*Instructions for the task*. Every line in the material below that includes "after" should be copied.

*Given data*.
▼▼▼
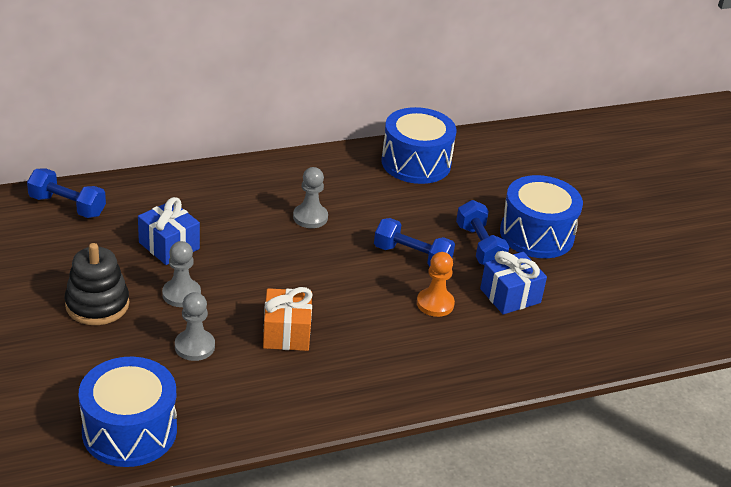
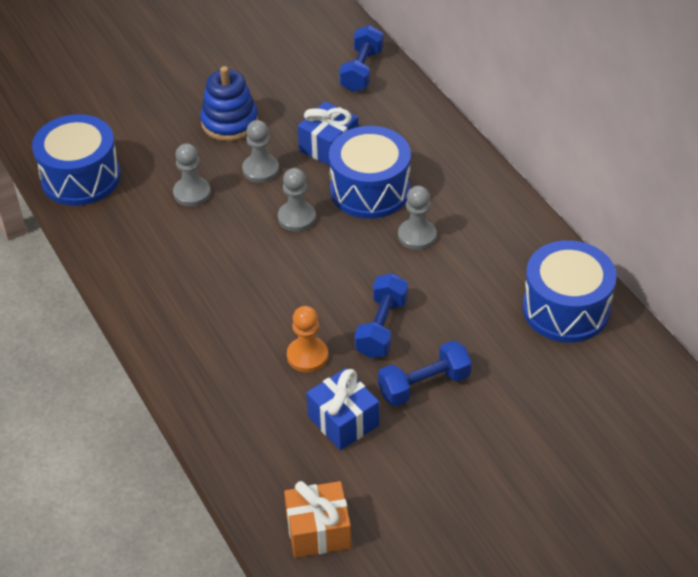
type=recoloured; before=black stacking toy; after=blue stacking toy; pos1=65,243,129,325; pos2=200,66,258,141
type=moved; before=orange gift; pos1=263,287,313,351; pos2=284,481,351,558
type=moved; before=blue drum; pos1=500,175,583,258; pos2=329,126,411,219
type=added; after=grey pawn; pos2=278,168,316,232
▲▲▲
*Written solution*.
type=recoloured; before=black stacking toy; after=blue stacking toy; pos1=65,243,129,325; pos2=200,66,258,141
type=added; after=grey pawn; pos2=278,168,316,232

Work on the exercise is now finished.